» ASSIGNED TASK
All of the entries are to be repeated exactly, with no pictures included.

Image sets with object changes
'''
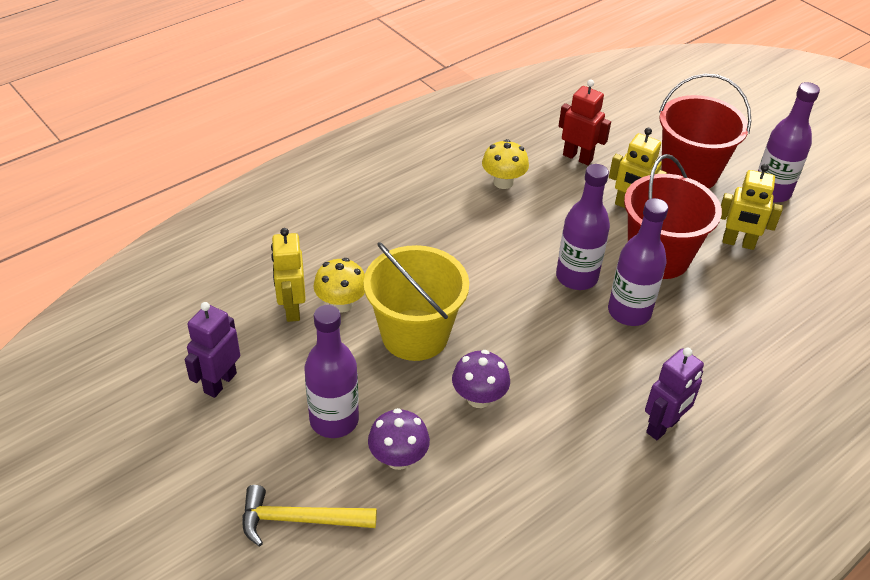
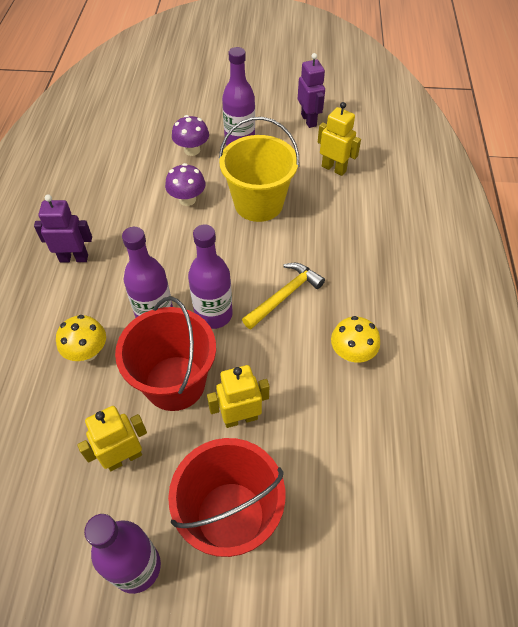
camera: 135 degrees right, 10 degrees up
(299, 519) = (202, 106): yellow hammer -> yellow hammer (285, 295)
(341, 304) = (316, 189): yellow mushroom -> yellow mushroom (87, 352)
(577, 157) = (335, 438): red robot -> none
(663, 426) = (74, 258): purple robot -> purple robot turned 90 degrees clockwise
'''
» RESULT OF THE TASK
camera: 135 degrees right, 10 degrees up
(299, 519) = (202, 106): yellow hammer -> yellow hammer (285, 295)
(341, 304) = (316, 189): yellow mushroom -> yellow mushroom (87, 352)
(577, 157) = (335, 438): red robot -> none
(663, 426) = (74, 258): purple robot -> purple robot turned 90 degrees clockwise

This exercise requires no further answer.